___ Task inputs

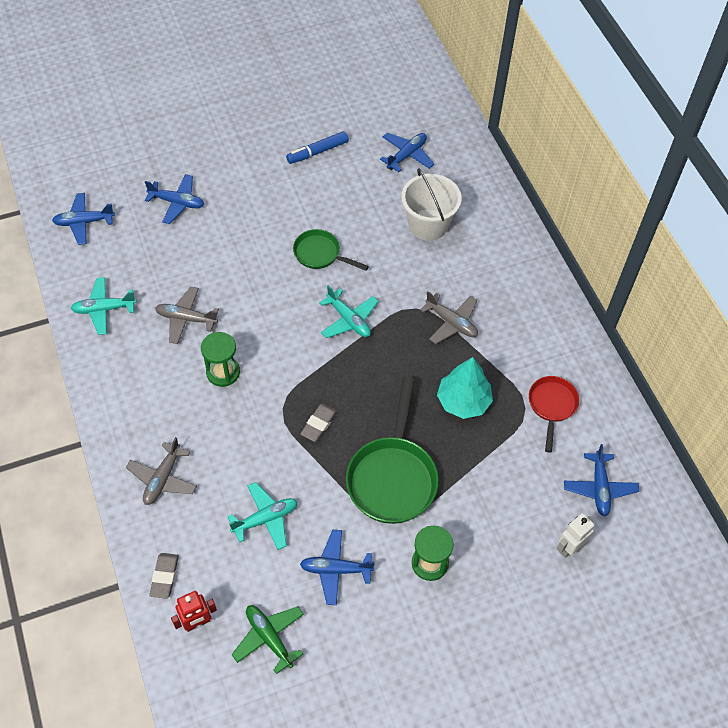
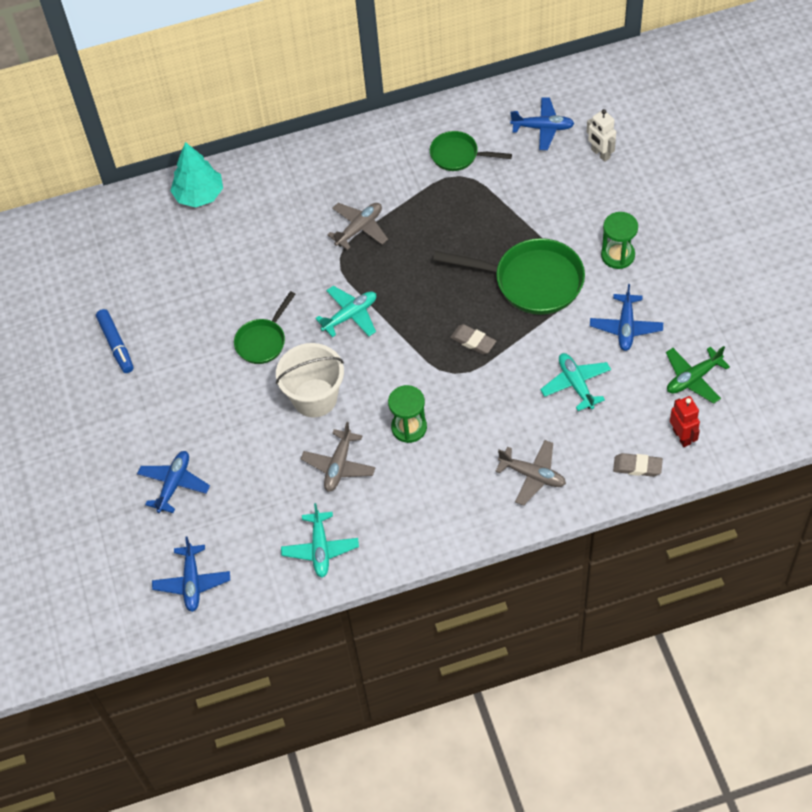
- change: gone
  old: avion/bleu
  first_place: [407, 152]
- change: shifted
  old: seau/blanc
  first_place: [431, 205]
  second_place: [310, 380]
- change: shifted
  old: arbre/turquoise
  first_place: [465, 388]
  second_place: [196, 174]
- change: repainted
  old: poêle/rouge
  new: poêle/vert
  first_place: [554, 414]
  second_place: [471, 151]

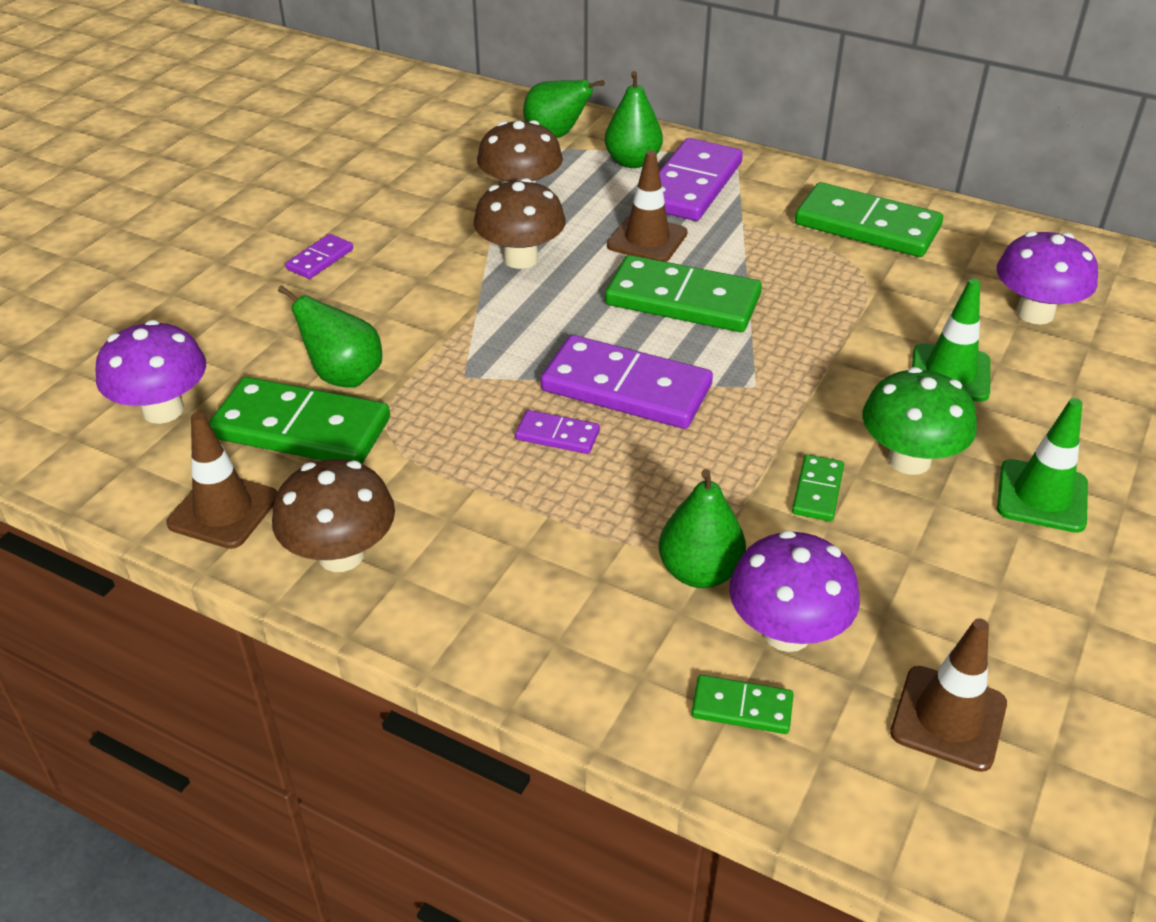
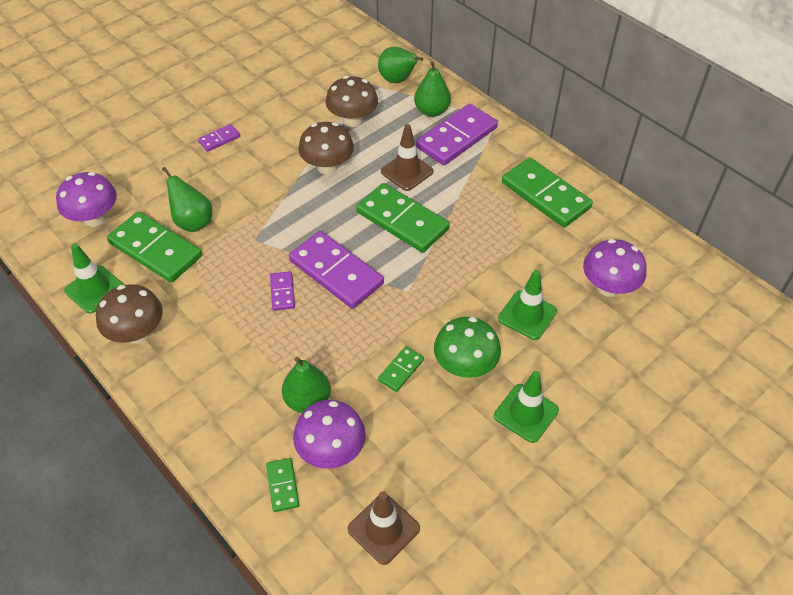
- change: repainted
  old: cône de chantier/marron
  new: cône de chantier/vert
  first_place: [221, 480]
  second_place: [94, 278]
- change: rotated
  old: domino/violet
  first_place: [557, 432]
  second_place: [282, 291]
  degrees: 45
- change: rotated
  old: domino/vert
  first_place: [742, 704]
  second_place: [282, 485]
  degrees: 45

______
___ Task inputs

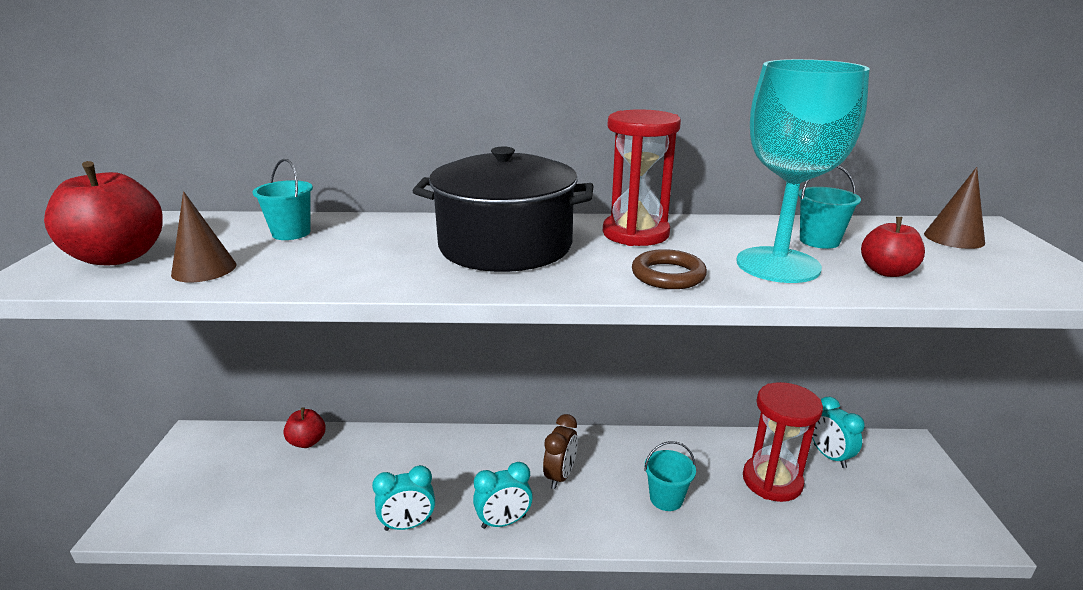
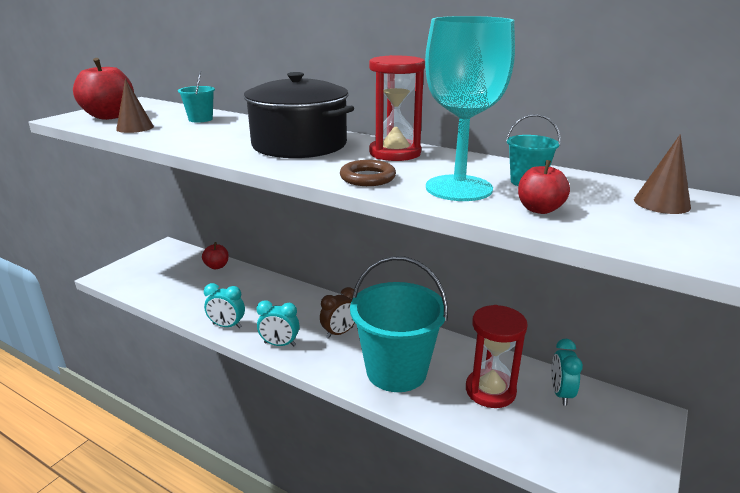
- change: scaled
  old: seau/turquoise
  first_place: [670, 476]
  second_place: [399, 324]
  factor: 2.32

______
___ Task inputs

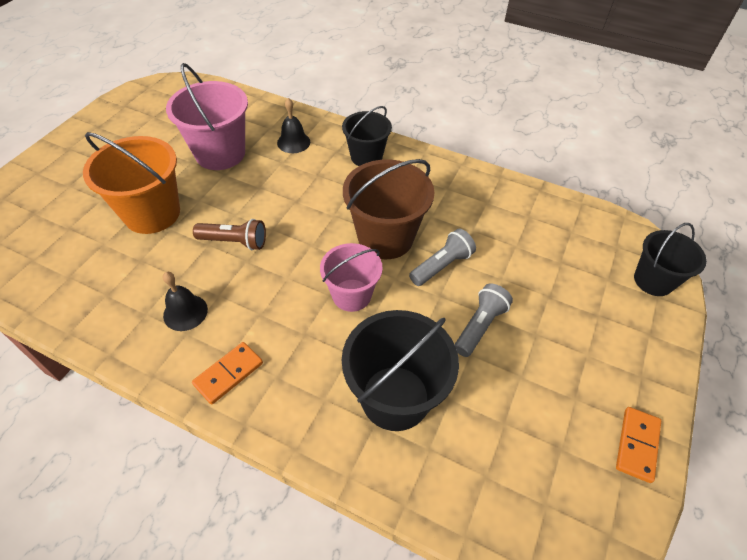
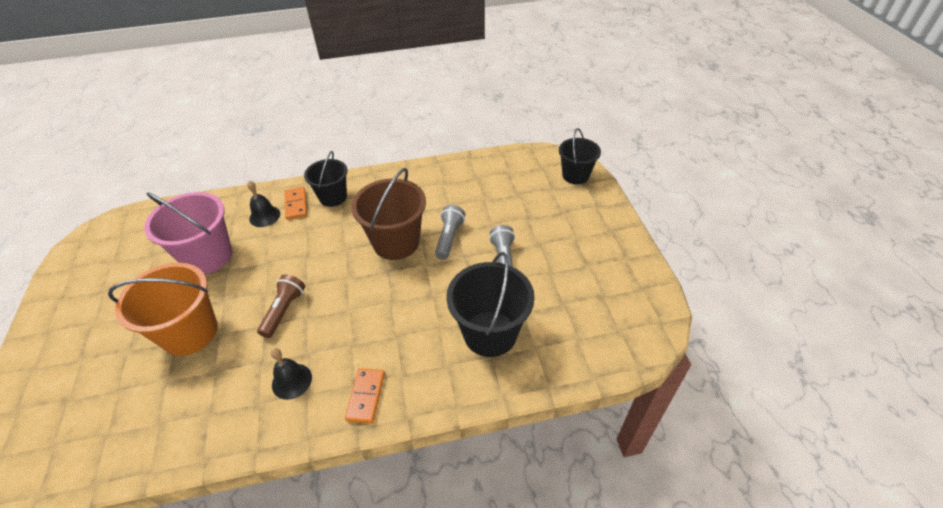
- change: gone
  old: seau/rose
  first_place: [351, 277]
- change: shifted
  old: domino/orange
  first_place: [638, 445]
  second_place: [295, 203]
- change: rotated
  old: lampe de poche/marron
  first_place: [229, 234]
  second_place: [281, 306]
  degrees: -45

______

## Exercise goal
Please transcribe only the lines in the records above running from the line that has "first_place: [465, 388]" through the line that has "first_place: [554, 414]", both included, exactly as they appear.

## Expected answer
  first_place: [465, 388]
  second_place: [196, 174]
- change: repainted
  old: poêle/rouge
  new: poêle/vert
  first_place: [554, 414]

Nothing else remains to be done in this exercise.